------ Available data
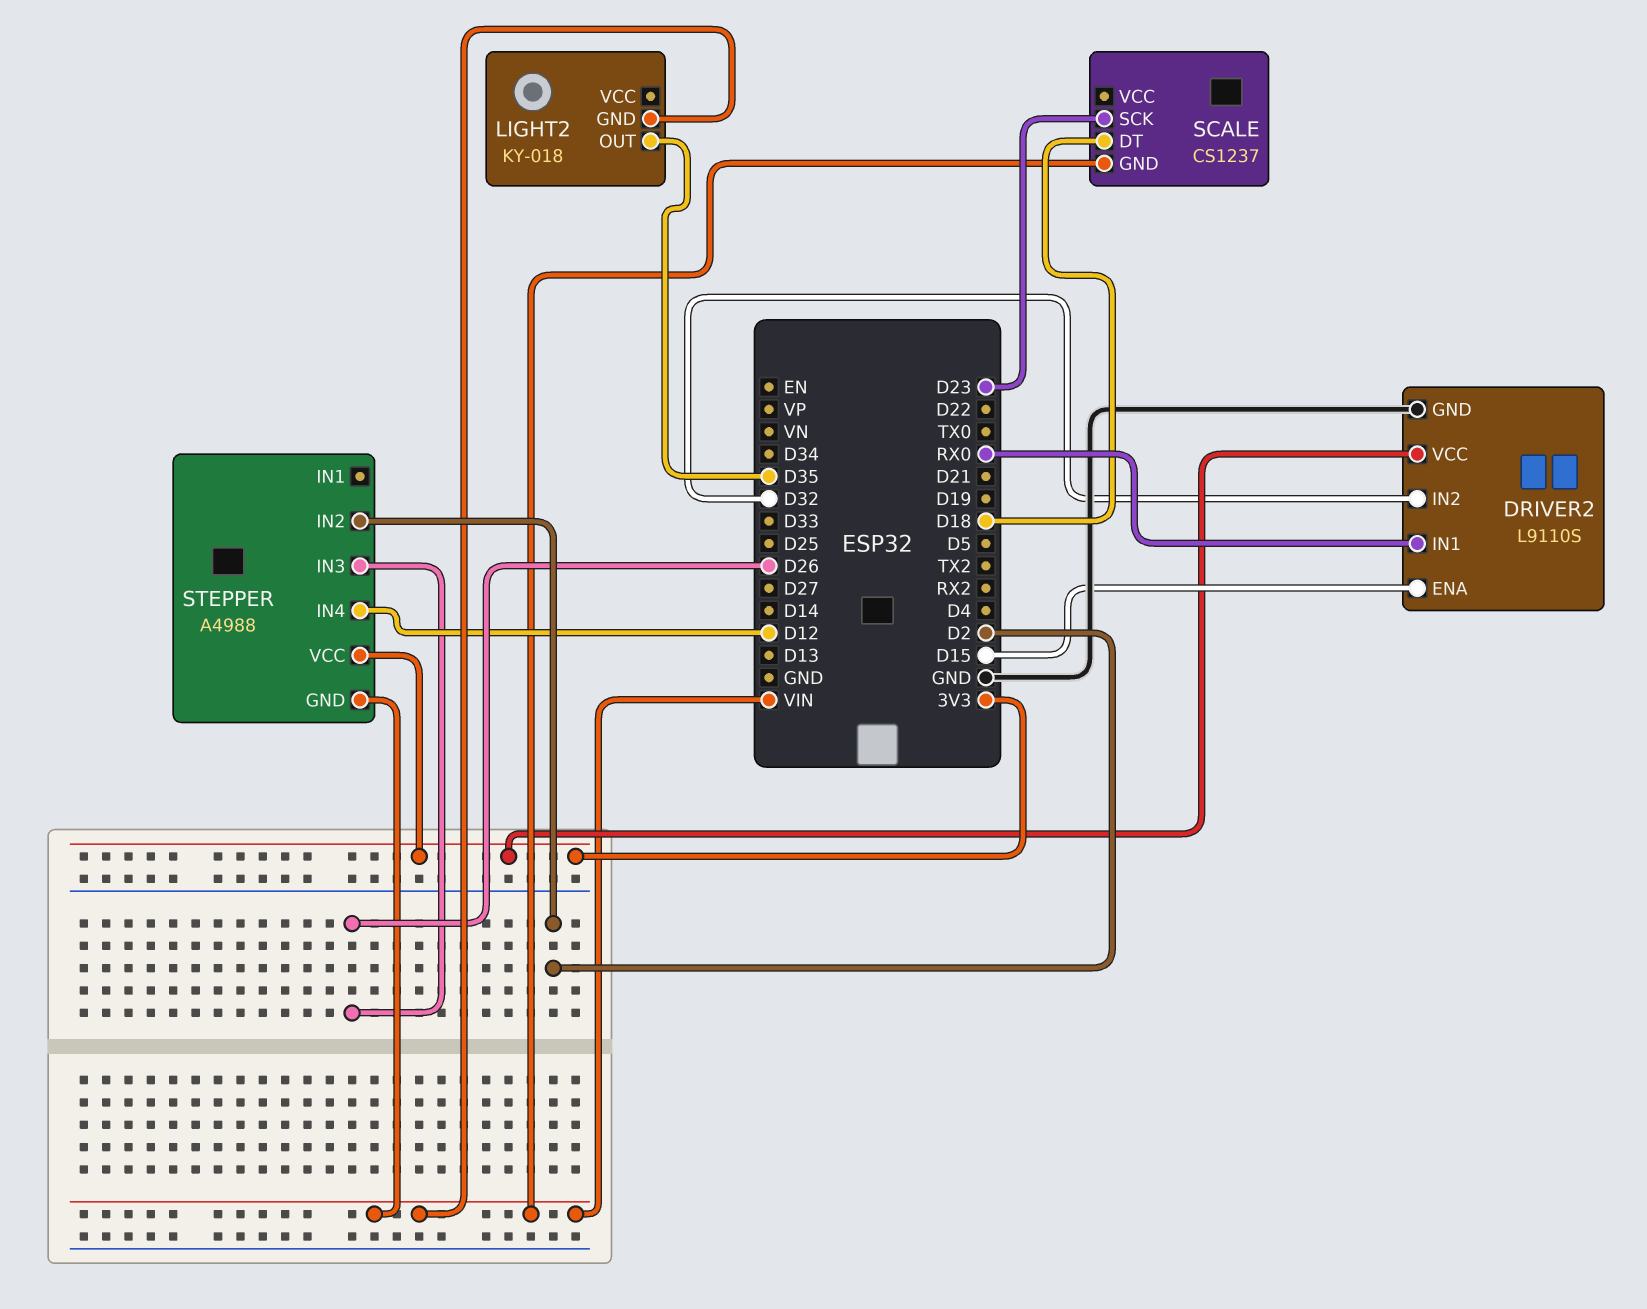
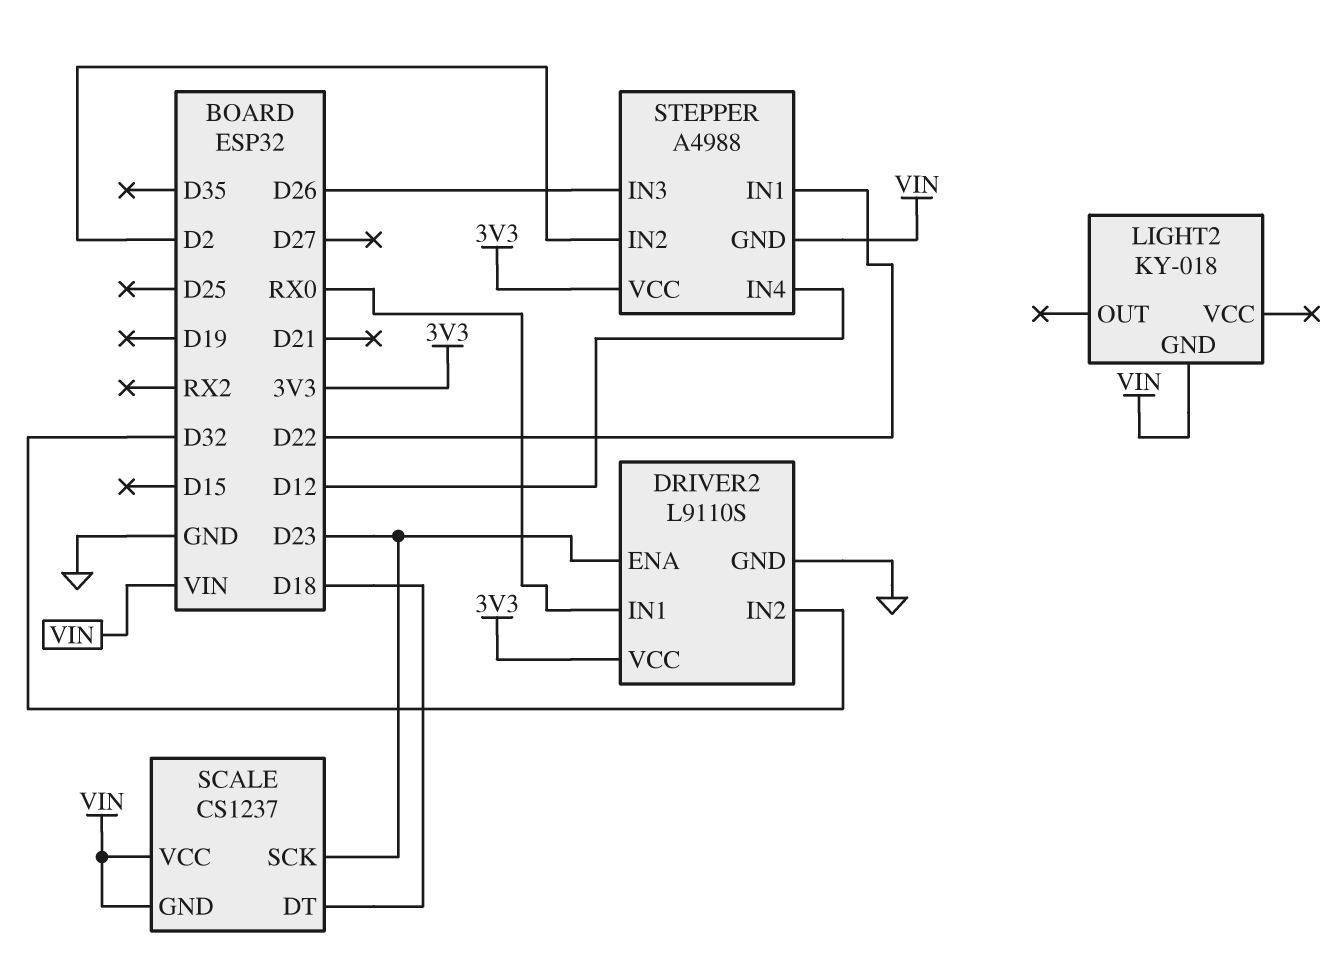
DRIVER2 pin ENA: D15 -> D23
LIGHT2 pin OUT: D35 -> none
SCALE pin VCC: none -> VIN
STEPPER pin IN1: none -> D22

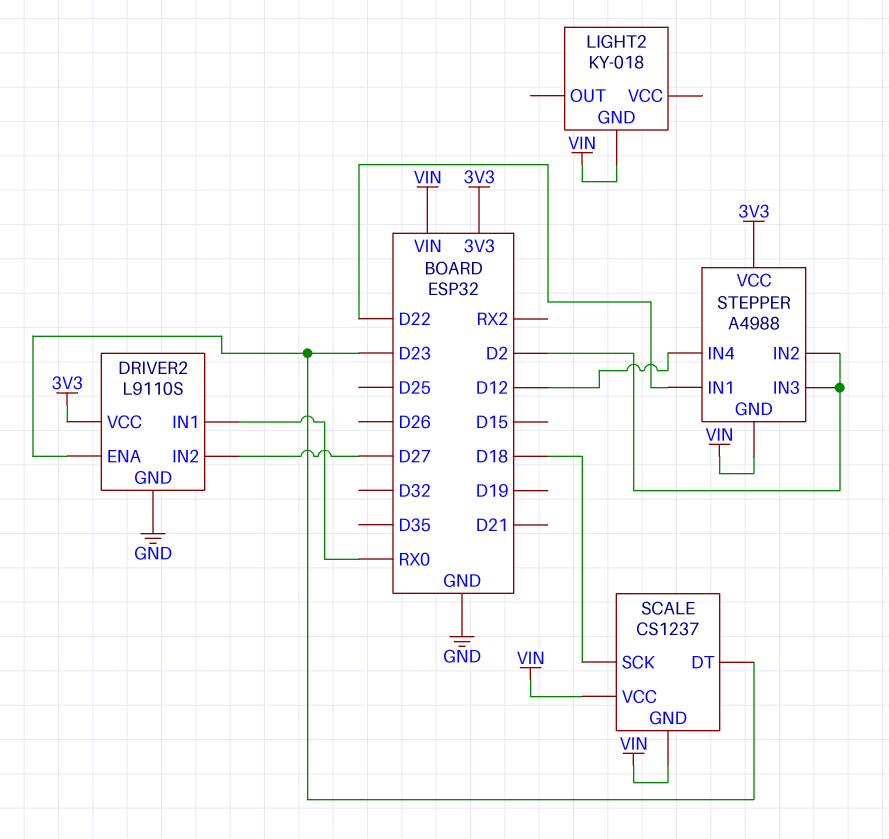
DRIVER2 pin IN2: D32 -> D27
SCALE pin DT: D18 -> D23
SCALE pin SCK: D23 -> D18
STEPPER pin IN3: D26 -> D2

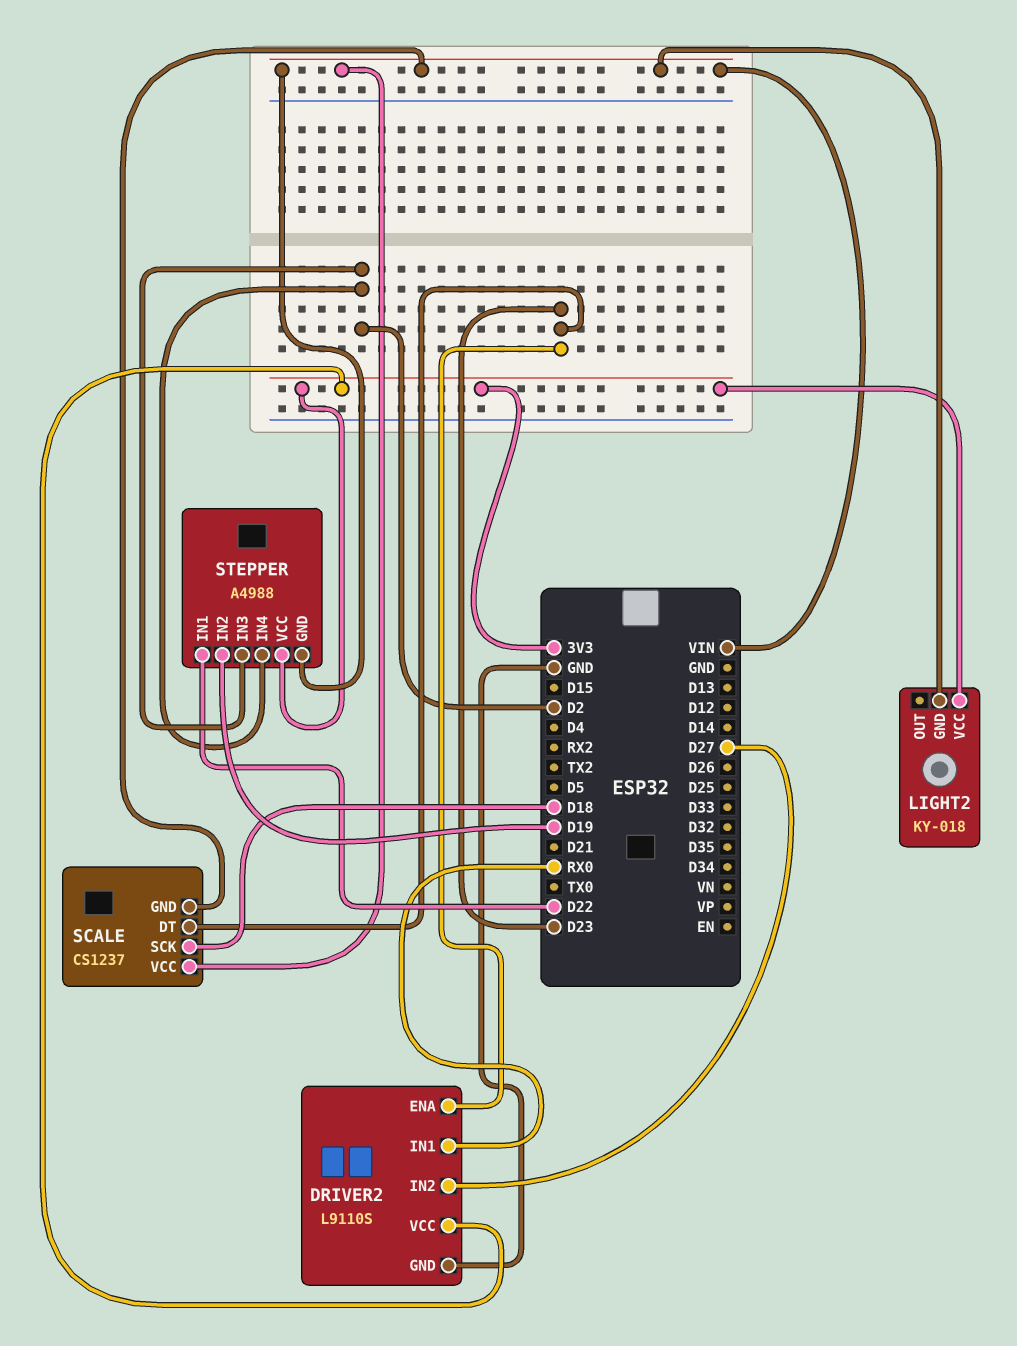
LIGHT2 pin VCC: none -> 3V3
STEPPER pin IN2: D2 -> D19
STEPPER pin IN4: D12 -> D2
------------
### Work order
All lines from the one containing "SCALE pin DT: D18 -> D23" to the last line of the data above, both included, should be printed exactly, and the pictures should not appear.

### Solution
SCALE pin DT: D18 -> D23
SCALE pin SCK: D23 -> D18
STEPPER pin IN3: D26 -> D2

LIGHT2 pin VCC: none -> 3V3
STEPPER pin IN2: D2 -> D19
STEPPER pin IN4: D12 -> D2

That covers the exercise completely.